• GOAL OF THE EXERCISE:
Copy the entries below exactly, but only from the line containing "blue teapot: 2 -> 0" through the final line.

[Object transformation records]
----------------------------------------
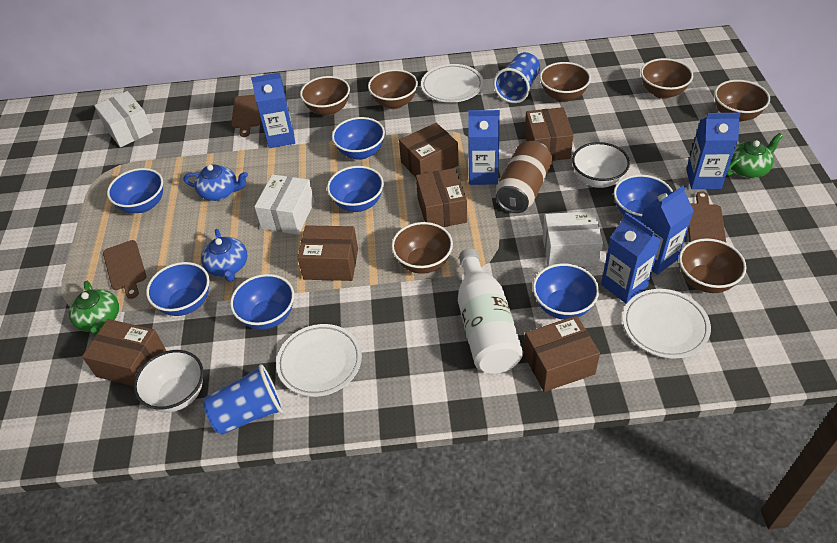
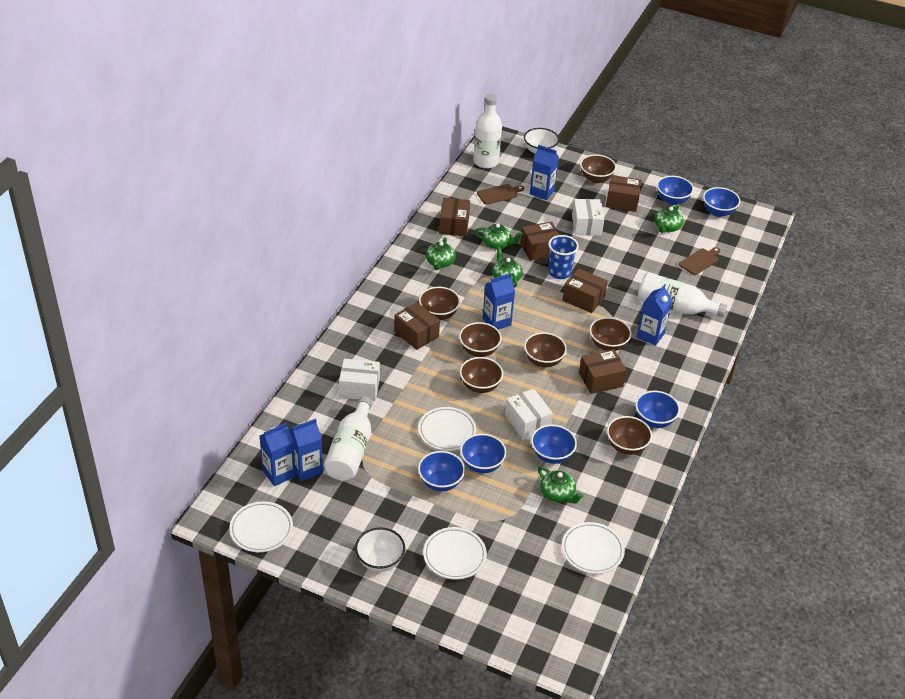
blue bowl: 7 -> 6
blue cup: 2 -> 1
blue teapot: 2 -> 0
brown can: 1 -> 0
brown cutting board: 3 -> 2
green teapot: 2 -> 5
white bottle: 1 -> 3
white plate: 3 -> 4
----------------------------------------
• RESULT:
blue teapot: 2 -> 0
brown can: 1 -> 0
brown cutting board: 3 -> 2
green teapot: 2 -> 5
white bottle: 1 -> 3
white plate: 3 -> 4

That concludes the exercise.